**Problem details**
Search the records below for the string "none", and report each line that contains it.

── Supplied material ──

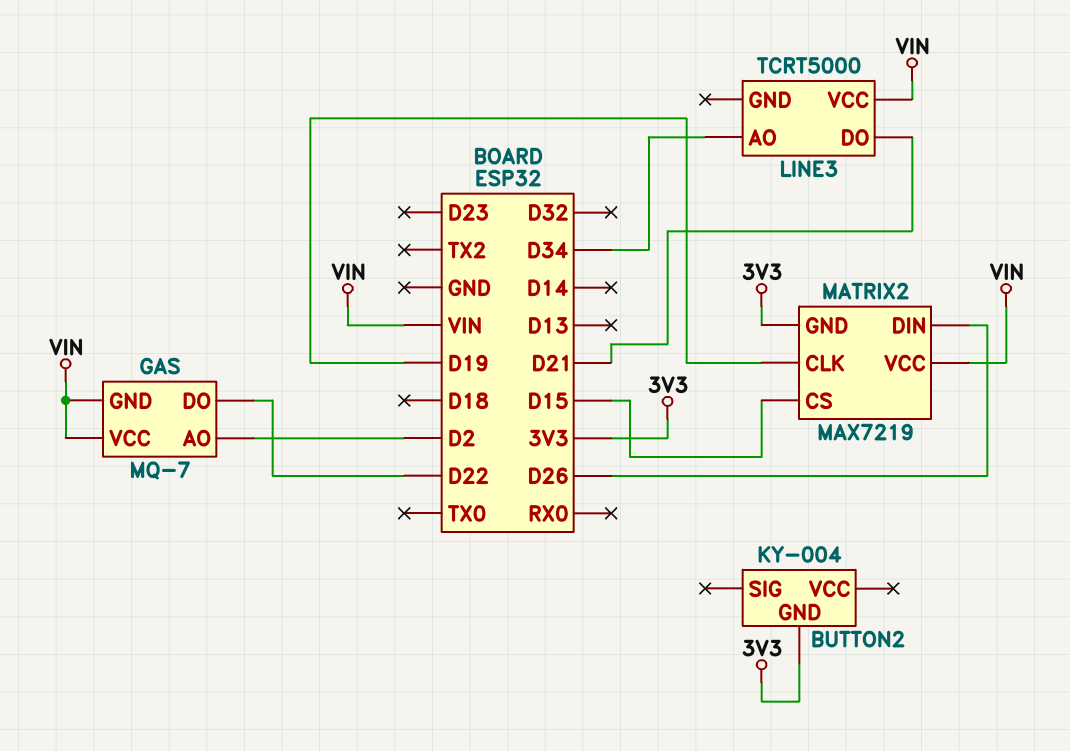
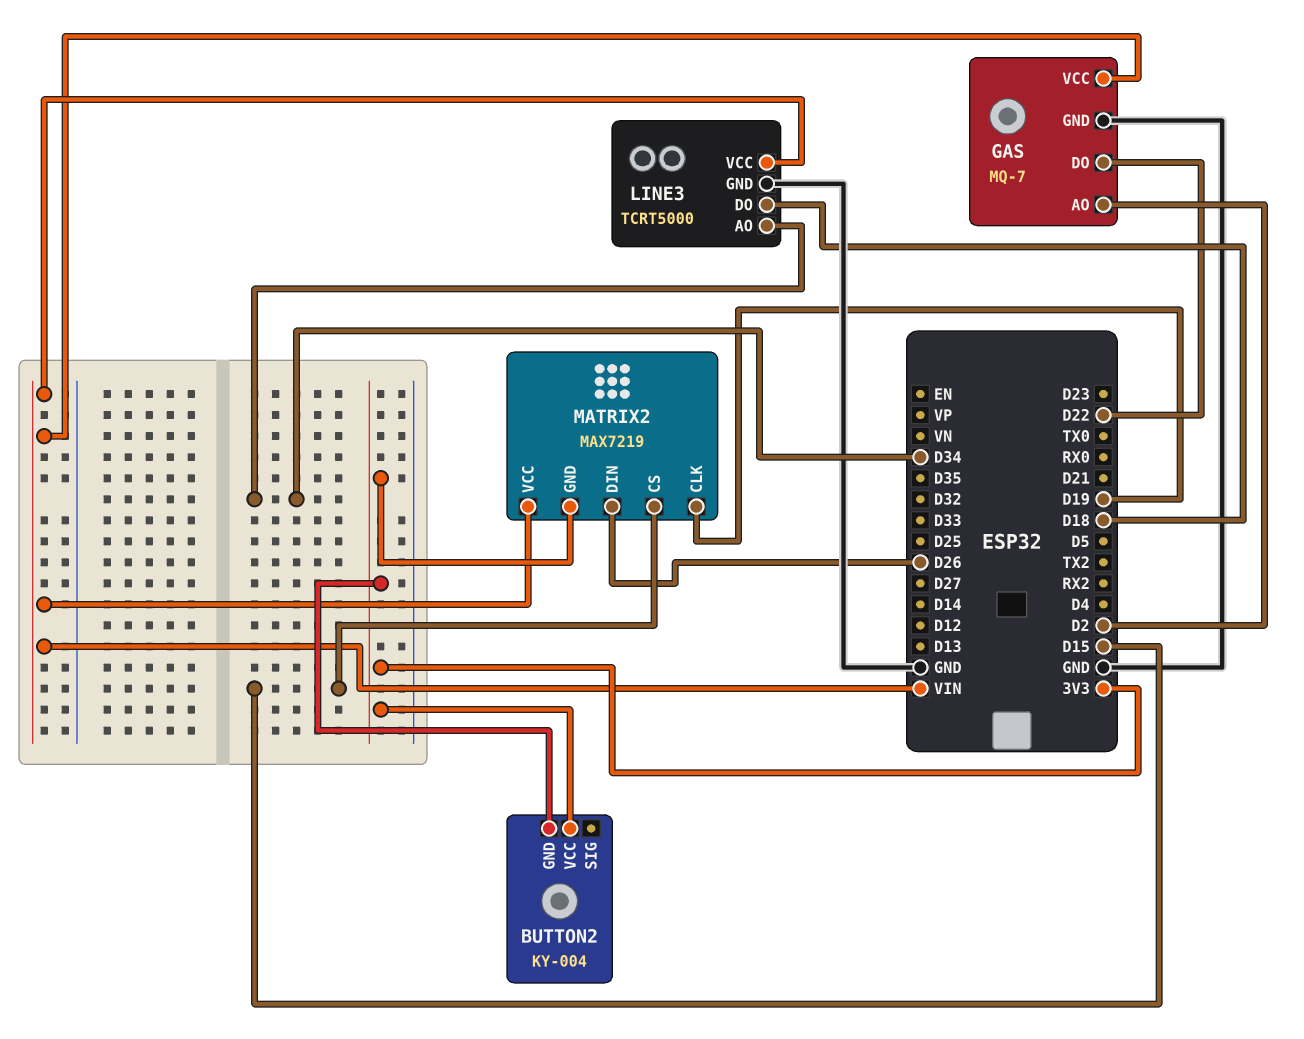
BUTTON2 pin VCC: none -> 3V3
GAS pin GND: VIN -> GND
LINE3 pin DO: D21 -> D18
LINE3 pin GND: none -> GND

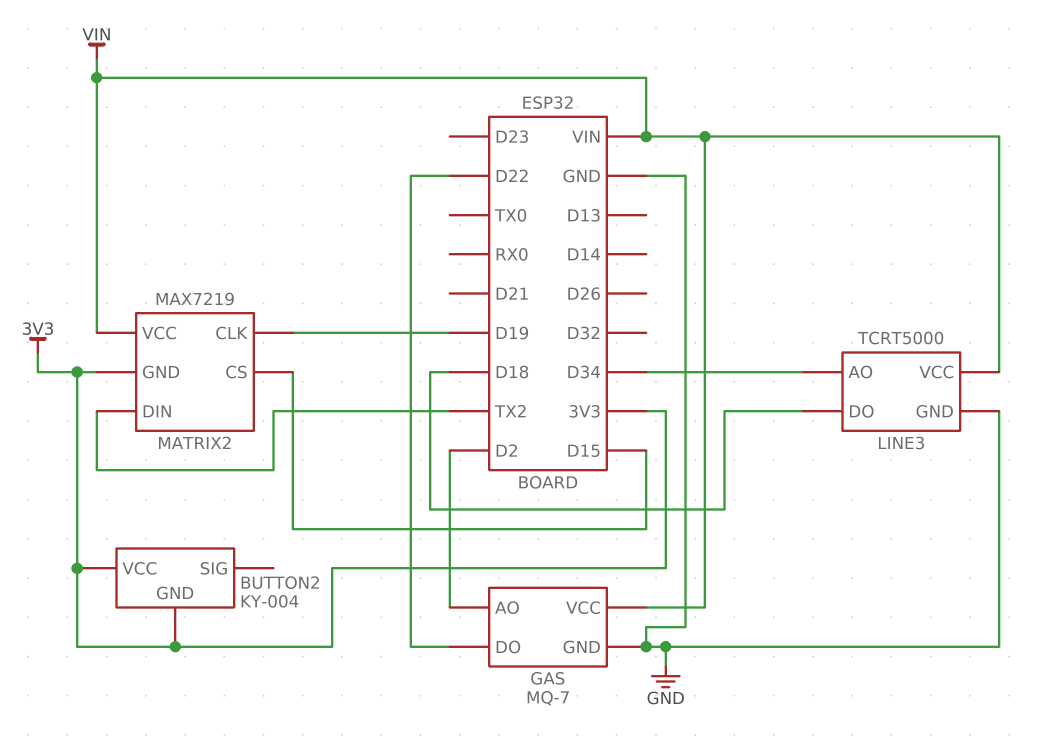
MATRIX2 pin DIN: D26 -> TX2

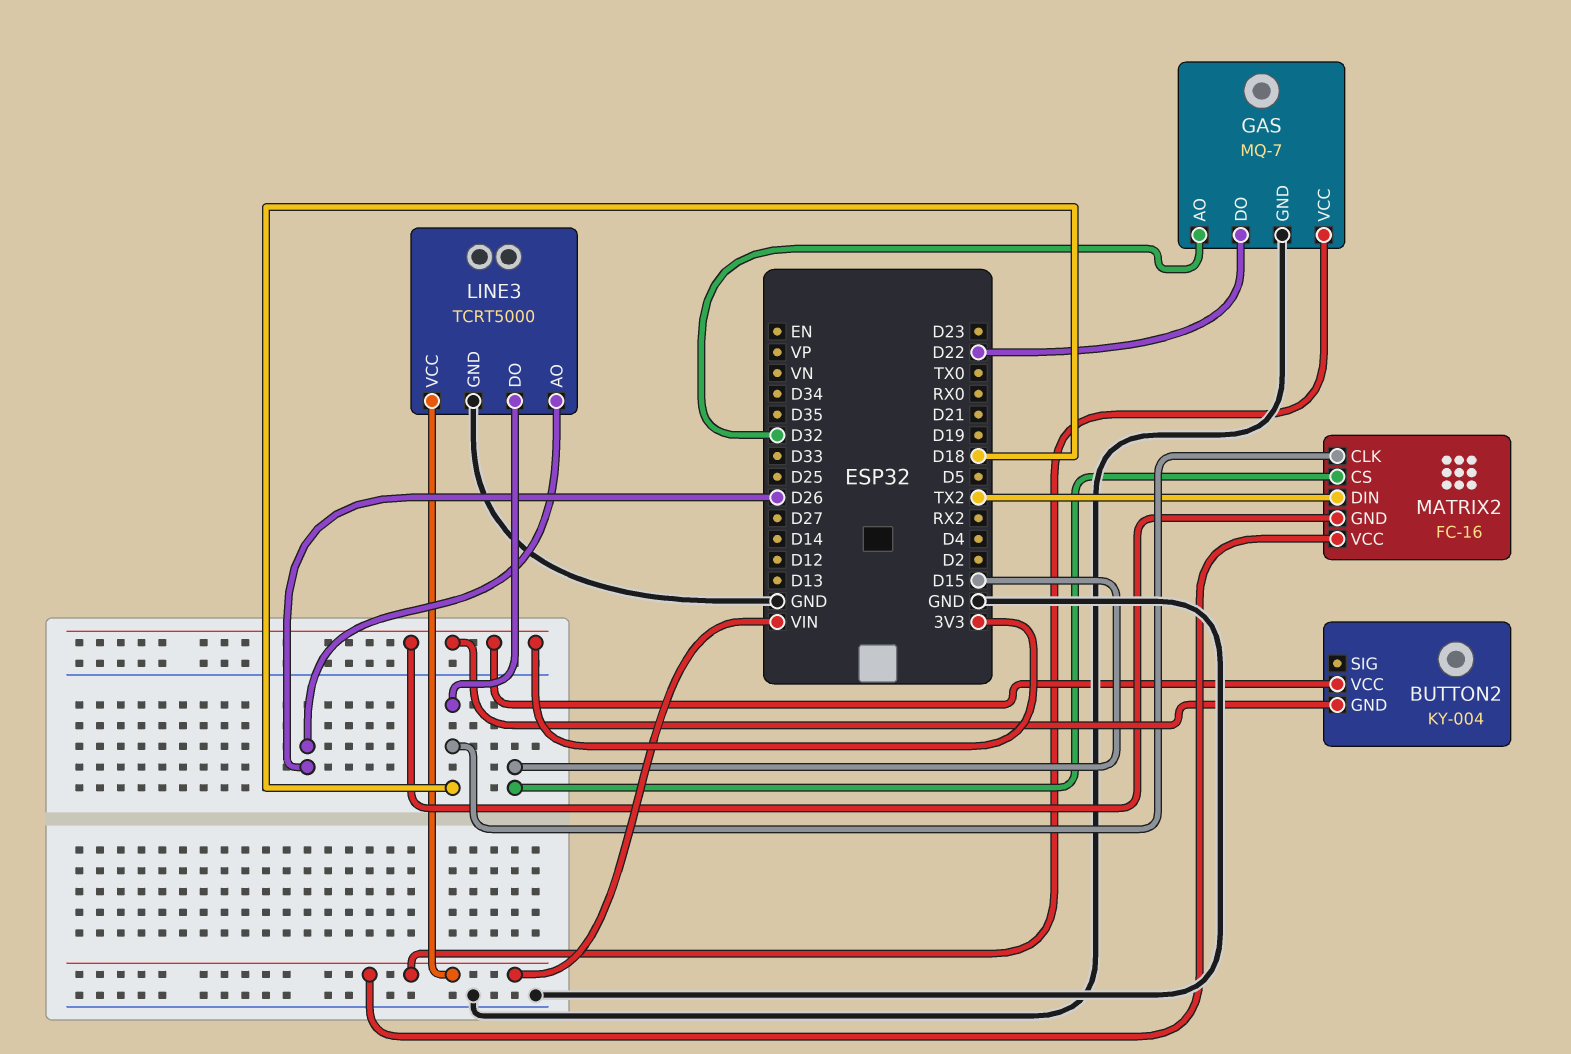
GAS pin AO: D2 -> D32
LINE3 pin AO: D34 -> D26
MATRIX2: MAX7219 -> FC-16
MATRIX2 pin CLK: D19 -> D18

───

**Reply**
BUTTON2 pin VCC: none -> 3V3
LINE3 pin GND: none -> GND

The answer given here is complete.